In the records below, work out how many lines hold the word "rectangle". Report the number alone.

__Stored entries__:
* * *

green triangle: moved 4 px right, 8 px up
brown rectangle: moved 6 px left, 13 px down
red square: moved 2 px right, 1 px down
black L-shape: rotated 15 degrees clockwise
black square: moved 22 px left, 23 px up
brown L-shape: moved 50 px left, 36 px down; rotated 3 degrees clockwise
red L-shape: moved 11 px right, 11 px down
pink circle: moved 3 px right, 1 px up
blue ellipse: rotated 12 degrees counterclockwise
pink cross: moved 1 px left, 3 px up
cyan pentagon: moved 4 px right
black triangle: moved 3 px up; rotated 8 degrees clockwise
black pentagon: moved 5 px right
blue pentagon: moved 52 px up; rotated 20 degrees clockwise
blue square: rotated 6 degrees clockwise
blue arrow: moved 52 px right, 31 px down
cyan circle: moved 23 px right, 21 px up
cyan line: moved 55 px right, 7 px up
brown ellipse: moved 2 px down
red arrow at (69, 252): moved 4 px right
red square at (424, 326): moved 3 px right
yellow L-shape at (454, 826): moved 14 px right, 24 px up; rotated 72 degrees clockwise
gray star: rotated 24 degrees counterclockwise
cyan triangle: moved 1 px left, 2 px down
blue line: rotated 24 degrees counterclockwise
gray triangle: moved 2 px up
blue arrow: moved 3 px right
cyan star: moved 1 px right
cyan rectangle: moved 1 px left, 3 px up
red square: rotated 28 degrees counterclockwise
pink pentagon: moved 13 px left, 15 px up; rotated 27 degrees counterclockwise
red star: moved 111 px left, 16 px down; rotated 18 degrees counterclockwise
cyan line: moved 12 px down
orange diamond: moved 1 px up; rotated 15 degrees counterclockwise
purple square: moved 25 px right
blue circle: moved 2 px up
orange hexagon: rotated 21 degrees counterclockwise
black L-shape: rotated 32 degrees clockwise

* * *

__Task output__:
2